[Before-and-after change data]
________________

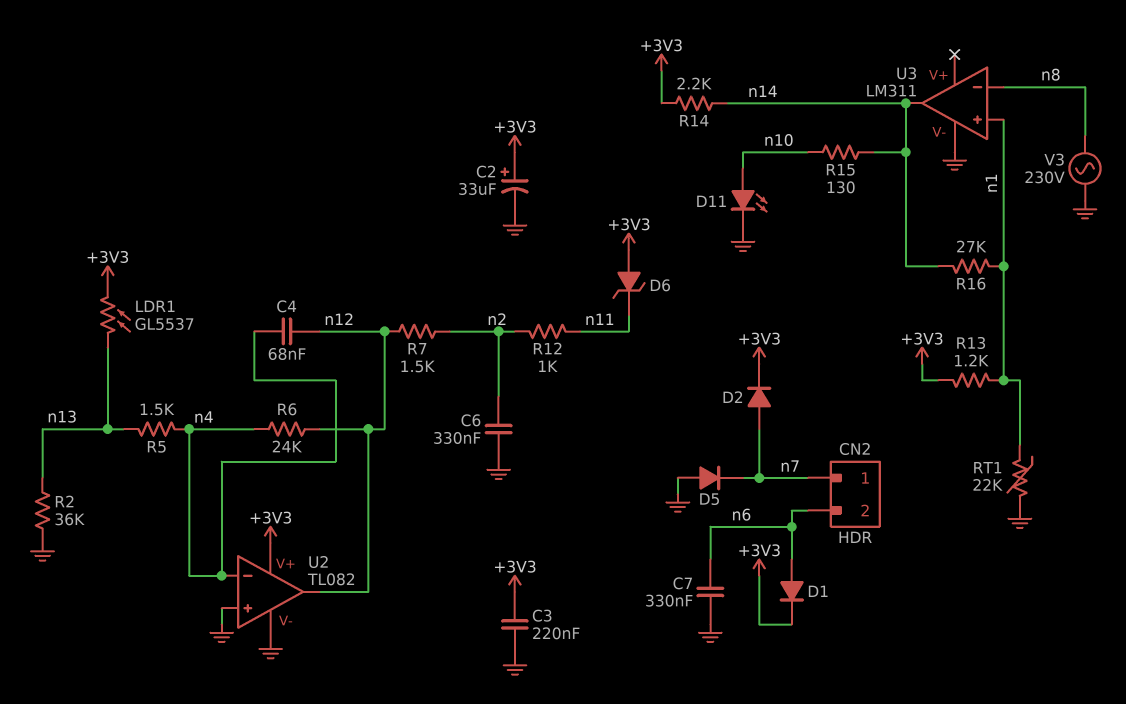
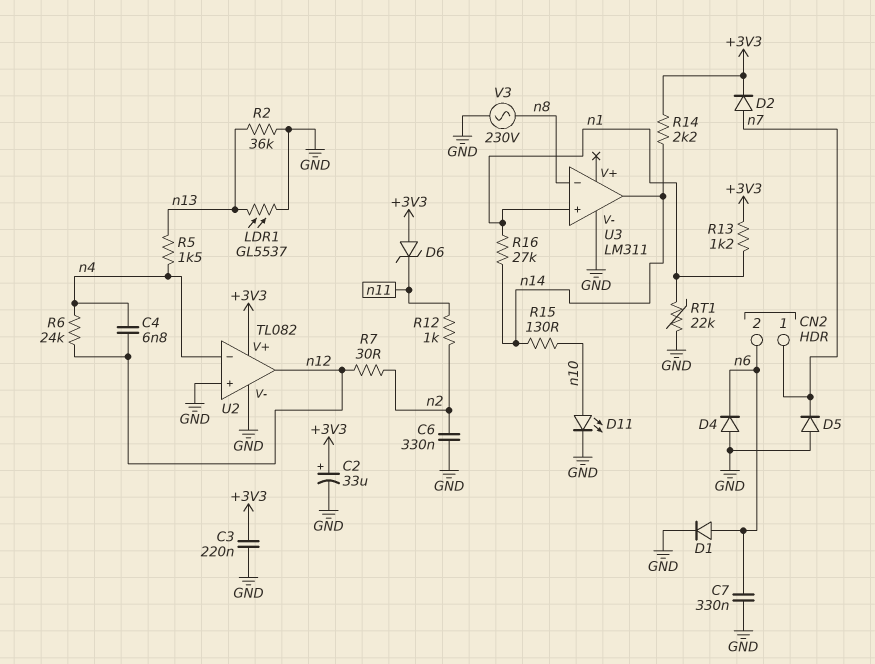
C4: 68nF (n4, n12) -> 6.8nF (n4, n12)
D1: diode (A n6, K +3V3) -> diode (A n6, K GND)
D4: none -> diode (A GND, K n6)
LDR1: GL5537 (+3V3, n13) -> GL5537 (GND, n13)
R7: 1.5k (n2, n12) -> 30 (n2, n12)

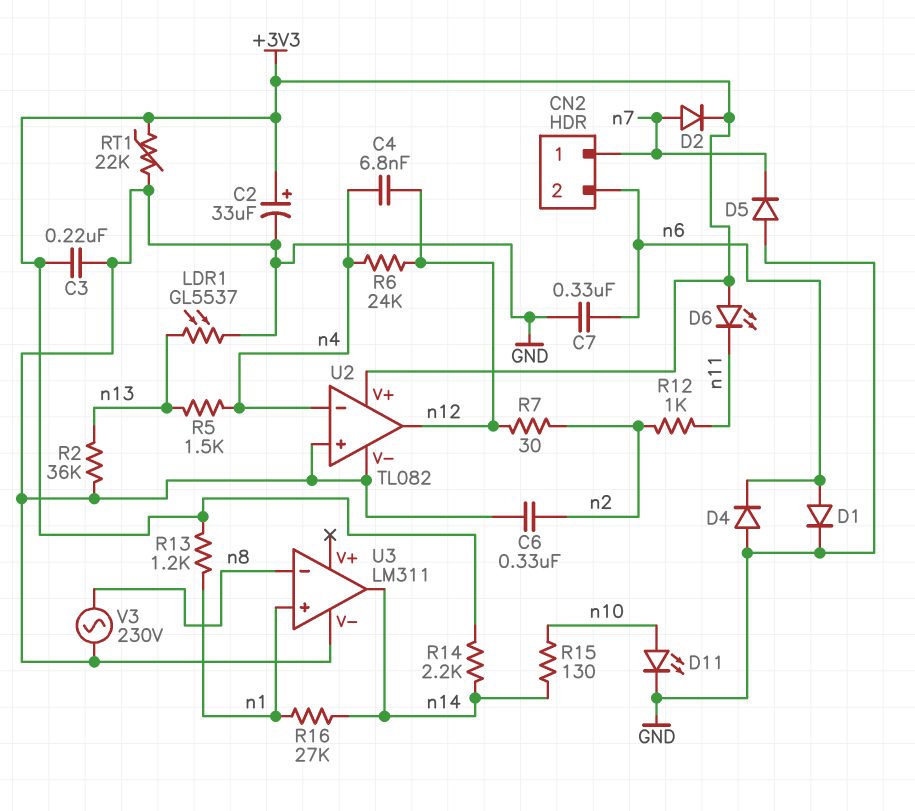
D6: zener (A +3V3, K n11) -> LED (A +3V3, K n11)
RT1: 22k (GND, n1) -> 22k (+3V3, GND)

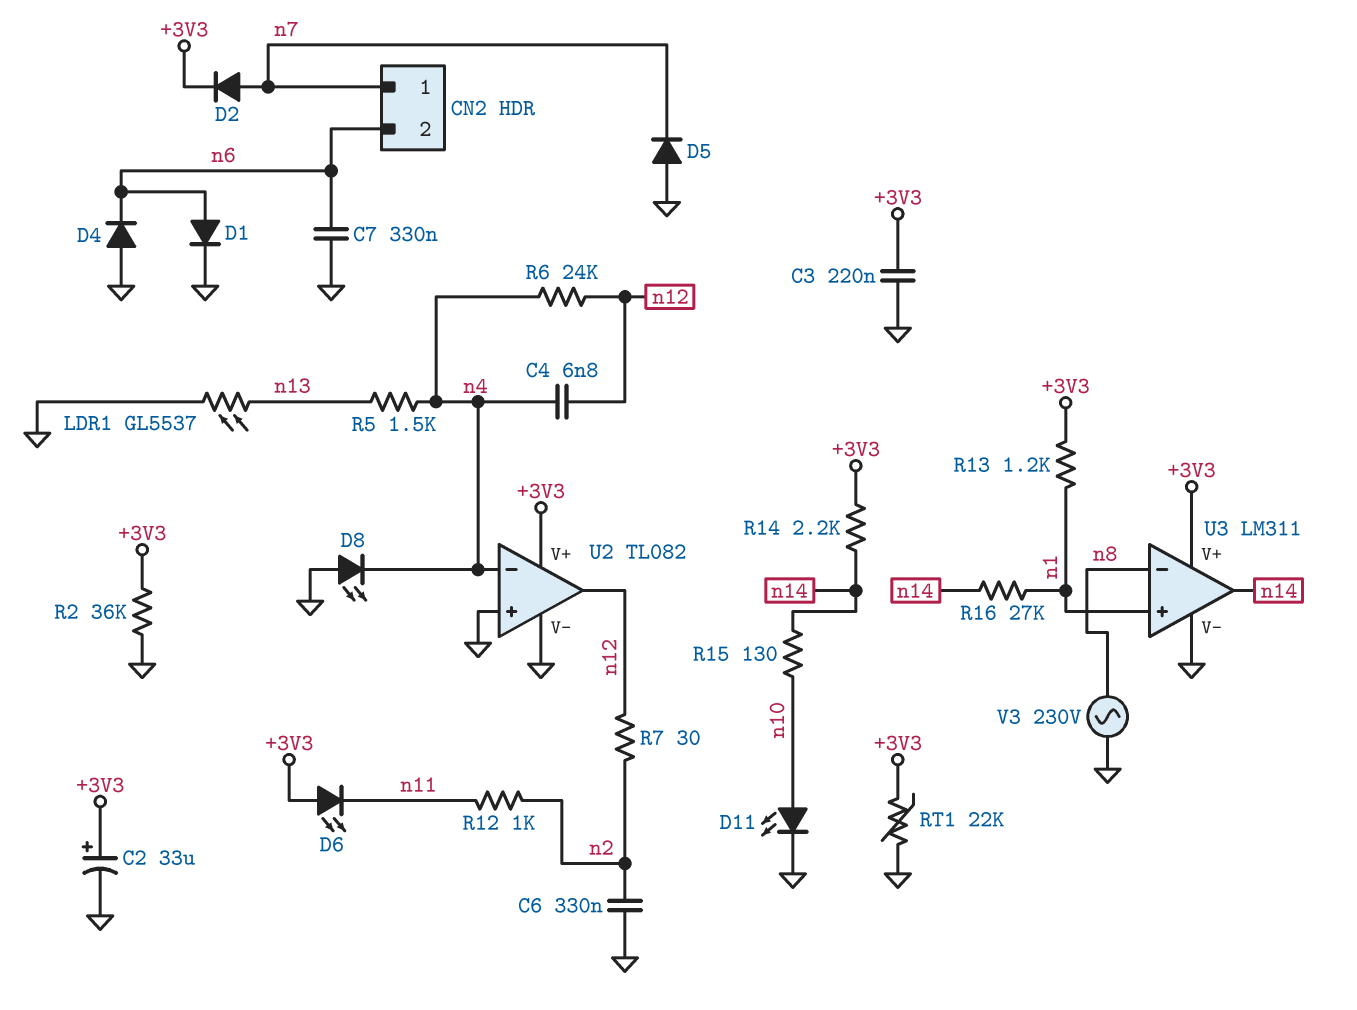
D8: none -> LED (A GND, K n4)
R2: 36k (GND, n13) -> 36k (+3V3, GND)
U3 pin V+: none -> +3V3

________________

**Your task:** An answer is complete only when it holds every line above containing the string "diode".

**Solution to the problem:**
D1: diode (A n6, K +3V3) -> diode (A n6, K GND)
D4: none -> diode (A GND, K n6)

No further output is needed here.